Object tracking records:
★ ★ ★
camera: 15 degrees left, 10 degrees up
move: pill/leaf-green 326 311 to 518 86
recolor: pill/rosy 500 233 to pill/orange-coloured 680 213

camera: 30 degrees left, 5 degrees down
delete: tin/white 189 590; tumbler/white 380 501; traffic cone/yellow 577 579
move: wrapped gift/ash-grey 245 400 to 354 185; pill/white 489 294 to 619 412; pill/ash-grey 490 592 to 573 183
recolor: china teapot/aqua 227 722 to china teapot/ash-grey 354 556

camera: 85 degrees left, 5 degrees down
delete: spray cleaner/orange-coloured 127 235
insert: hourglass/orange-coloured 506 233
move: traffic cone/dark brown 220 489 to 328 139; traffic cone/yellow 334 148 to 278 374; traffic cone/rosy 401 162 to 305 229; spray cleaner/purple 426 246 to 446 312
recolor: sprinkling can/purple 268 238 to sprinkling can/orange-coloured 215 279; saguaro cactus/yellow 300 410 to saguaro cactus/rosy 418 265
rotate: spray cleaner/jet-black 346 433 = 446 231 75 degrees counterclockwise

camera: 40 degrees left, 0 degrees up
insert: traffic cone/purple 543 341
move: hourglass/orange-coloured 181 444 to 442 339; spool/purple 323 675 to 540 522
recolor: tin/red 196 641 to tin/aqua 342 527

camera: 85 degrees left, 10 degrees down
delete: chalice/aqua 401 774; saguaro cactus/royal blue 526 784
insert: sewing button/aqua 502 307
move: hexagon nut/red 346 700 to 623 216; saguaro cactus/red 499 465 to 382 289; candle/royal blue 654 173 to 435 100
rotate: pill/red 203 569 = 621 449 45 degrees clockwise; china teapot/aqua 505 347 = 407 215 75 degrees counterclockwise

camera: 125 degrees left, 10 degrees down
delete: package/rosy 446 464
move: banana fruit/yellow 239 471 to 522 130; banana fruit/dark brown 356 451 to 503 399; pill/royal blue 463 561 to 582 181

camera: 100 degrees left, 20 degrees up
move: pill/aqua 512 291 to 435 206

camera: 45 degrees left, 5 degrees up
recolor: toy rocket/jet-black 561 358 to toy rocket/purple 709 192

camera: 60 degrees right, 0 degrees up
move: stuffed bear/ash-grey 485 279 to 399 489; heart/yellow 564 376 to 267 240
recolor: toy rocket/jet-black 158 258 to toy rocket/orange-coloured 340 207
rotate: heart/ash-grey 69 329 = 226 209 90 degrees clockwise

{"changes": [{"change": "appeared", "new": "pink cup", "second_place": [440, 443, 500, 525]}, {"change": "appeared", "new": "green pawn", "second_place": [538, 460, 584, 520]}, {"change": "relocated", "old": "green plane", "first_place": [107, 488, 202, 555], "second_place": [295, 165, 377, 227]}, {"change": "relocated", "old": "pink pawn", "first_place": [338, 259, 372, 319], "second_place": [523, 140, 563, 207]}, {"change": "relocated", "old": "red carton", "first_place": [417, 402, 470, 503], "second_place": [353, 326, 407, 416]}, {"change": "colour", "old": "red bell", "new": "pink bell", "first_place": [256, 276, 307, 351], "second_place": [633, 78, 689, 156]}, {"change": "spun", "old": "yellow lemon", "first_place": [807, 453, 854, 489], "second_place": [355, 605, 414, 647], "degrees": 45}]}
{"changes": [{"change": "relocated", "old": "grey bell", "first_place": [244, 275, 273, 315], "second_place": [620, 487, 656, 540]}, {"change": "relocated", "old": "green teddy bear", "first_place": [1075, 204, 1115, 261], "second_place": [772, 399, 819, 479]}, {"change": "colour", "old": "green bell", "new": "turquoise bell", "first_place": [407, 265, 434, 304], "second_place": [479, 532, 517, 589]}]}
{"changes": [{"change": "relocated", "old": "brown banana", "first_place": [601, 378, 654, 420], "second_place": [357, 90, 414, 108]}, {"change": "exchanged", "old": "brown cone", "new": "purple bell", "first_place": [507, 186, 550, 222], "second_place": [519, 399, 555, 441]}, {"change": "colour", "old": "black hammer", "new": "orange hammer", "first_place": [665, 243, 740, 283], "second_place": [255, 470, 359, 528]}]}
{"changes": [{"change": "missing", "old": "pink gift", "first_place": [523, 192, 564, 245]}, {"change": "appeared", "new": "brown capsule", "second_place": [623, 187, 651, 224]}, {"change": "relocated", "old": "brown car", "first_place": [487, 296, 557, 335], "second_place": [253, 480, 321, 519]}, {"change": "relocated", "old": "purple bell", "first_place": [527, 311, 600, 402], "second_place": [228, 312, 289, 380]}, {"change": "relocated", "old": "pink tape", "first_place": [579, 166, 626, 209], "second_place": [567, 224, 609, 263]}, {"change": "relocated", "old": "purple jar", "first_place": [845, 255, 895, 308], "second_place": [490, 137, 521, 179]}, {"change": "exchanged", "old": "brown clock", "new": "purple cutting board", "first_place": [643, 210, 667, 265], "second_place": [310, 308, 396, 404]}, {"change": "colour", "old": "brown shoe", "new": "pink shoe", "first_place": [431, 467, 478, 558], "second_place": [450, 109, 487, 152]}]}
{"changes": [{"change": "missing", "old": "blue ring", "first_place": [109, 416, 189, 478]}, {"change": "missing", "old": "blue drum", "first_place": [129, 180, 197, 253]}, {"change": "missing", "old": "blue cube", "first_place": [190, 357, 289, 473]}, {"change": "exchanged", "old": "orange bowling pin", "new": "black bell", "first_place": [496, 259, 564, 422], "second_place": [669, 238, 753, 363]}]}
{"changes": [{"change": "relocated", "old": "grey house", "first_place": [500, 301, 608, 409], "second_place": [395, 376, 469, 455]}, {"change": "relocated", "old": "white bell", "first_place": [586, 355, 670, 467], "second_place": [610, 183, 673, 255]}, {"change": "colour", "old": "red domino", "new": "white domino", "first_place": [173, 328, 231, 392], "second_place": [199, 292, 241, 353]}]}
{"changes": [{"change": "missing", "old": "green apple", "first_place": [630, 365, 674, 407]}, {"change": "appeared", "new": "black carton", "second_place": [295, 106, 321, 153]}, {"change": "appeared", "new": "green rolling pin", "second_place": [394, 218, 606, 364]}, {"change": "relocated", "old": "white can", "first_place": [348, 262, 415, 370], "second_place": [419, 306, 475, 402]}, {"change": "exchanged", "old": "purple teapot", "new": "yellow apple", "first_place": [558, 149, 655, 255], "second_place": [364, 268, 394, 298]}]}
★ ★ ★
Above are some records. Print them all exactly.

**ANSWER FOR THE TASK**
camera: 15 degrees left, 10 degrees up
move: pill/leaf-green 326 311 to 518 86
recolor: pill/rosy 500 233 to pill/orange-coloured 680 213

camera: 30 degrees left, 5 degrees down
delete: tin/white 189 590; tumbler/white 380 501; traffic cone/yellow 577 579
move: wrapped gift/ash-grey 245 400 to 354 185; pill/white 489 294 to 619 412; pill/ash-grey 490 592 to 573 183
recolor: china teapot/aqua 227 722 to china teapot/ash-grey 354 556

camera: 85 degrees left, 5 degrees down
delete: spray cleaner/orange-coloured 127 235
insert: hourglass/orange-coloured 506 233
move: traffic cone/dark brown 220 489 to 328 139; traffic cone/yellow 334 148 to 278 374; traffic cone/rosy 401 162 to 305 229; spray cleaner/purple 426 246 to 446 312
recolor: sprinkling can/purple 268 238 to sprinkling can/orange-coloured 215 279; saguaro cactus/yellow 300 410 to saguaro cactus/rosy 418 265
rotate: spray cleaner/jet-black 346 433 = 446 231 75 degrees counterclockwise

camera: 40 degrees left, 0 degrees up
insert: traffic cone/purple 543 341
move: hourglass/orange-coloured 181 444 to 442 339; spool/purple 323 675 to 540 522
recolor: tin/red 196 641 to tin/aqua 342 527

camera: 85 degrees left, 10 degrees down
delete: chalice/aqua 401 774; saguaro cactus/royal blue 526 784
insert: sewing button/aqua 502 307
move: hexagon nut/red 346 700 to 623 216; saguaro cactus/red 499 465 to 382 289; candle/royal blue 654 173 to 435 100
rotate: pill/red 203 569 = 621 449 45 degrees clockwise; china teapot/aqua 505 347 = 407 215 75 degrees counterclockwise

camera: 125 degrees left, 10 degrees down
delete: package/rosy 446 464
move: banana fruit/yellow 239 471 to 522 130; banana fruit/dark brown 356 451 to 503 399; pill/royal blue 463 561 to 582 181

camera: 100 degrees left, 20 degrees up
move: pill/aqua 512 291 to 435 206

camera: 45 degrees left, 5 degrees up
recolor: toy rocket/jet-black 561 358 to toy rocket/purple 709 192

camera: 60 degrees right, 0 degrees up
move: stuffed bear/ash-grey 485 279 to 399 489; heart/yellow 564 376 to 267 240
recolor: toy rocket/jet-black 158 258 to toy rocket/orange-coloured 340 207
rotate: heart/ash-grey 69 329 = 226 209 90 degrees clockwise

{"changes": [{"change": "appeared", "new": "pink cup", "second_place": [440, 443, 500, 525]}, {"change": "appeared", "new": "green pawn", "second_place": [538, 460, 584, 520]}, {"change": "relocated", "old": "green plane", "first_place": [107, 488, 202, 555], "second_place": [295, 165, 377, 227]}, {"change": "relocated", "old": "pink pawn", "first_place": [338, 259, 372, 319], "second_place": [523, 140, 563, 207]}, {"change": "relocated", "old": "red carton", "first_place": [417, 402, 470, 503], "second_place": [353, 326, 407, 416]}, {"change": "colour", "old": "red bell", "new": "pink bell", "first_place": [256, 276, 307, 351], "second_place": [633, 78, 689, 156]}, {"change": "spun", "old": "yellow lemon", "first_place": [807, 453, 854, 489], "second_place": [355, 605, 414, 647], "degrees": 45}]}
{"changes": [{"change": "relocated", "old": "grey bell", "first_place": [244, 275, 273, 315], "second_place": [620, 487, 656, 540]}, {"change": "relocated", "old": "green teddy bear", "first_place": [1075, 204, 1115, 261], "second_place": [772, 399, 819, 479]}, {"change": "colour", "old": "green bell", "new": "turquoise bell", "first_place": [407, 265, 434, 304], "second_place": [479, 532, 517, 589]}]}
{"changes": [{"change": "relocated", "old": "brown banana", "first_place": [601, 378, 654, 420], "second_place": [357, 90, 414, 108]}, {"change": "exchanged", "old": "brown cone", "new": "purple bell", "first_place": [507, 186, 550, 222], "second_place": [519, 399, 555, 441]}, {"change": "colour", "old": "black hammer", "new": "orange hammer", "first_place": [665, 243, 740, 283], "second_place": [255, 470, 359, 528]}]}
{"changes": [{"change": "missing", "old": "pink gift", "first_place": [523, 192, 564, 245]}, {"change": "appeared", "new": "brown capsule", "second_place": [623, 187, 651, 224]}, {"change": "relocated", "old": "brown car", "first_place": [487, 296, 557, 335], "second_place": [253, 480, 321, 519]}, {"change": "relocated", "old": "purple bell", "first_place": [527, 311, 600, 402], "second_place": [228, 312, 289, 380]}, {"change": "relocated", "old": "pink tape", "first_place": [579, 166, 626, 209], "second_place": [567, 224, 609, 263]}, {"change": "relocated", "old": "purple jar", "first_place": [845, 255, 895, 308], "second_place": [490, 137, 521, 179]}, {"change": "exchanged", "old": "brown clock", "new": "purple cutting board", "first_place": [643, 210, 667, 265], "second_place": [310, 308, 396, 404]}, {"change": "colour", "old": "brown shoe", "new": "pink shoe", "first_place": [431, 467, 478, 558], "second_place": [450, 109, 487, 152]}]}
{"changes": [{"change": "missing", "old": "blue ring", "first_place": [109, 416, 189, 478]}, {"change": "missing", "old": "blue drum", "first_place": [129, 180, 197, 253]}, {"change": "missing", "old": "blue cube", "first_place": [190, 357, 289, 473]}, {"change": "exchanged", "old": "orange bowling pin", "new": "black bell", "first_place": [496, 259, 564, 422], "second_place": [669, 238, 753, 363]}]}
{"changes": [{"change": "relocated", "old": "grey house", "first_place": [500, 301, 608, 409], "second_place": [395, 376, 469, 455]}, {"change": "relocated", "old": "white bell", "first_place": [586, 355, 670, 467], "second_place": [610, 183, 673, 255]}, {"change": "colour", "old": "red domino", "new": "white domino", "first_place": [173, 328, 231, 392], "second_place": [199, 292, 241, 353]}]}
{"changes": [{"change": "missing", "old": "green apple", "first_place": [630, 365, 674, 407]}, {"change": "appeared", "new": "black carton", "second_place": [295, 106, 321, 153]}, {"change": "appeared", "new": "green rolling pin", "second_place": [394, 218, 606, 364]}, {"change": "relocated", "old": "white can", "first_place": [348, 262, 415, 370], "second_place": [419, 306, 475, 402]}, {"change": "exchanged", "old": "purple teapot", "new": "yellow apple", "first_place": [558, 149, 655, 255], "second_place": [364, 268, 394, 298]}]}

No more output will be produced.